** Exercise data follows **

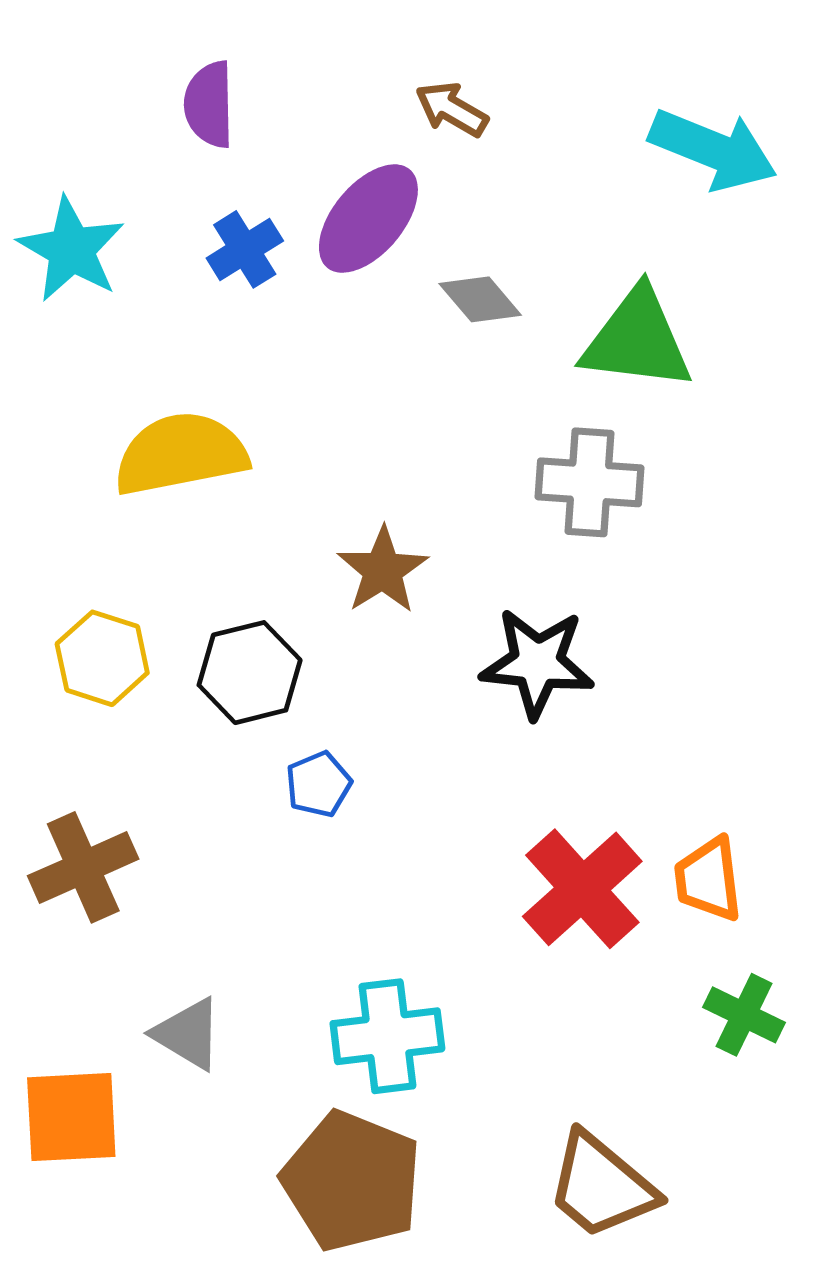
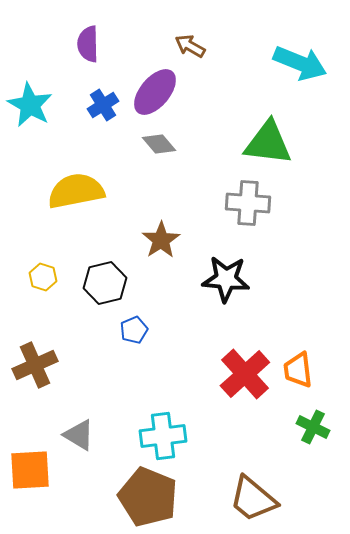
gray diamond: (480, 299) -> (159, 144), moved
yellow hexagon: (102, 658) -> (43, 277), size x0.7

** End of Exercise data **
** Exercise data follows **

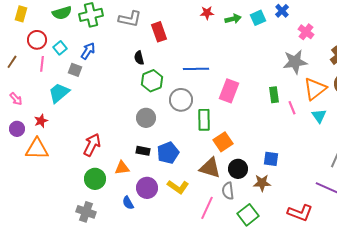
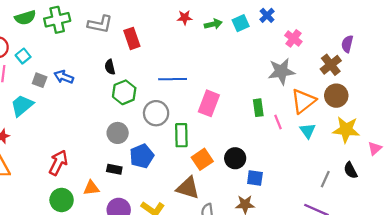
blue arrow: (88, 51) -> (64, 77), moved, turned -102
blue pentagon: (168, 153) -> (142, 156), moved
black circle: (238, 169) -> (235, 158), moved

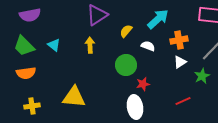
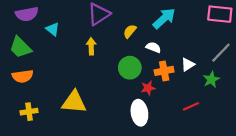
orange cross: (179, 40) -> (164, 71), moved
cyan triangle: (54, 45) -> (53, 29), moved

** End of Exercise data **

Exercise: When you reach the line containing "gray diamond: (480, 299) -> (159, 144), moved" in the data above, start copying exactly, and stop after the line containing "yellow hexagon: (102, 658)".

Response box:
gray diamond: (480, 299) -> (159, 144), moved
yellow hexagon: (102, 658) -> (43, 277), size x0.7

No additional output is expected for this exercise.